Produce an exact transcription of the data, with the images left out.

→ **DATA EXCERPT**:

%%

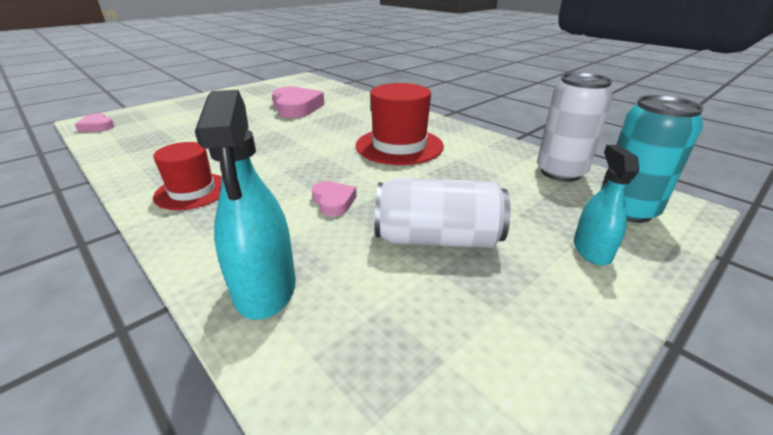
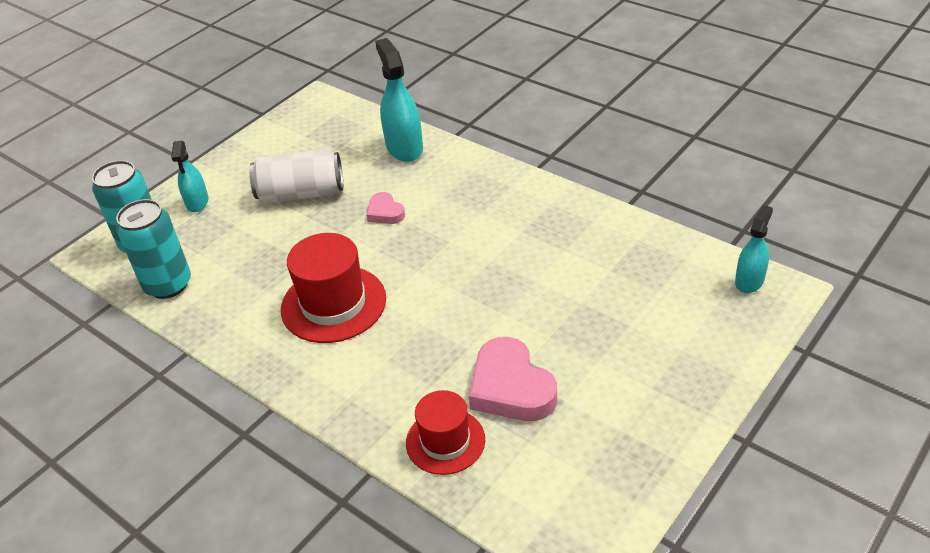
camera: 175 degrees right, 10 degrees up
(97, 126) = (749, 281): pink heart -> turquoise spray bottle
(192, 191) = (513, 203): red hat -> red hat (445, 441)
(560, 172) = (168, 285): white can -> turquoise can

%%

→ **COMPLETED TASK**:
camera: 175 degrees right, 10 degrees up
(97, 126) = (749, 281): pink heart -> turquoise spray bottle
(192, 191) = (513, 203): red hat -> red hat (445, 441)
(560, 172) = (168, 285): white can -> turquoise can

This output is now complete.